## Activity
If a line in the records contains the word "rosy", count it; state the resulting number and nothing more.

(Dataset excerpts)

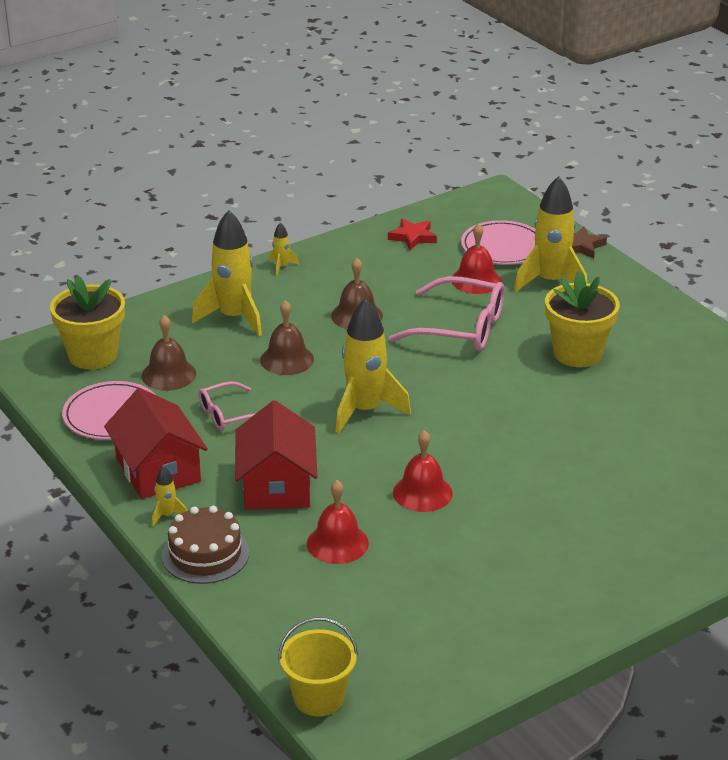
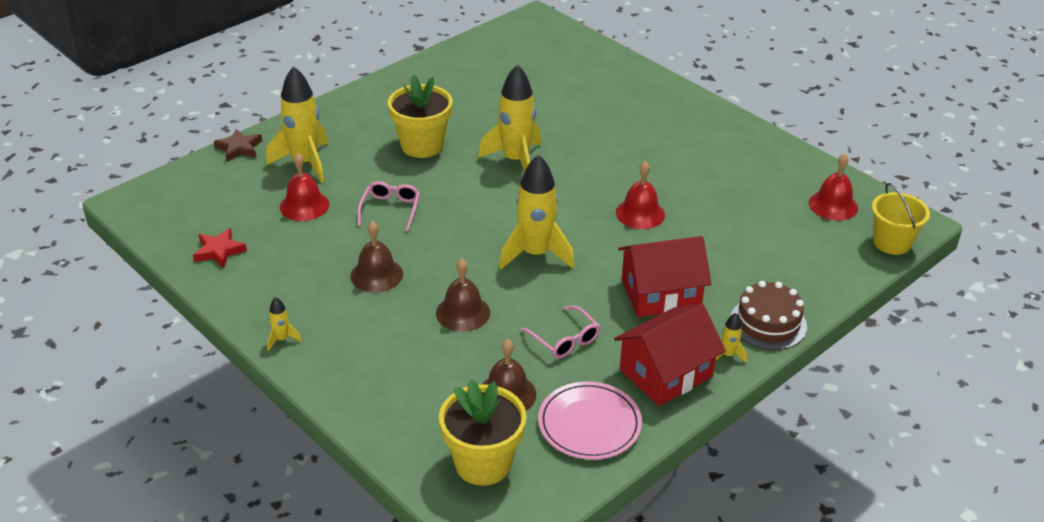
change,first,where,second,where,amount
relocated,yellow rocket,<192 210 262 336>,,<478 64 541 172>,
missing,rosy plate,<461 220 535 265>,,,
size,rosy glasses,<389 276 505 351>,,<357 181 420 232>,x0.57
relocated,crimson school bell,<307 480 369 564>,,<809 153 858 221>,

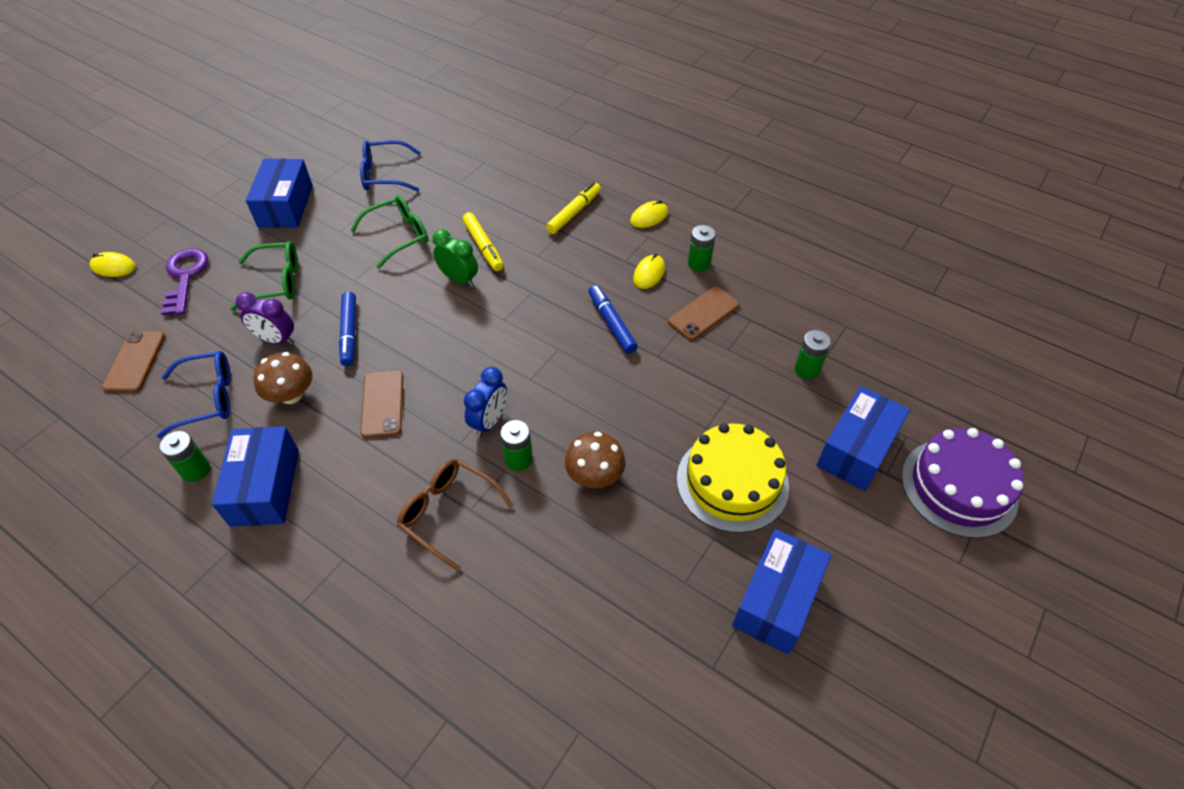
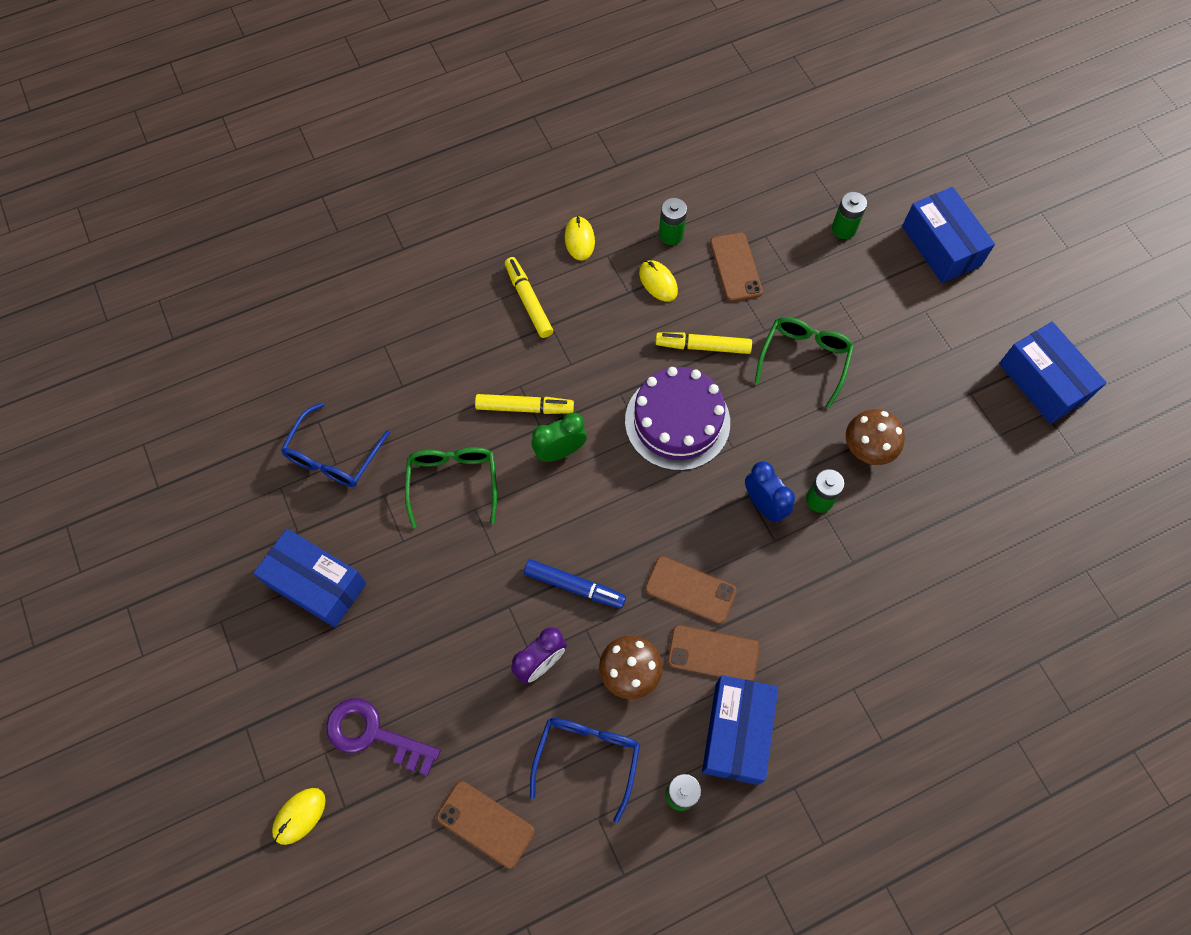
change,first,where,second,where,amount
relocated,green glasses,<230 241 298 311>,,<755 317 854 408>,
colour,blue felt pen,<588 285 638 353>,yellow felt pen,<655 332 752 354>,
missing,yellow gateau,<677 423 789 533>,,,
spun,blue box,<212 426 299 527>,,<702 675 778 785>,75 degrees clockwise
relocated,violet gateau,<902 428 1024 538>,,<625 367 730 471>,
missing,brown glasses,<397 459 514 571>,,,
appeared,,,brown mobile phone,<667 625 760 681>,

## Response box
2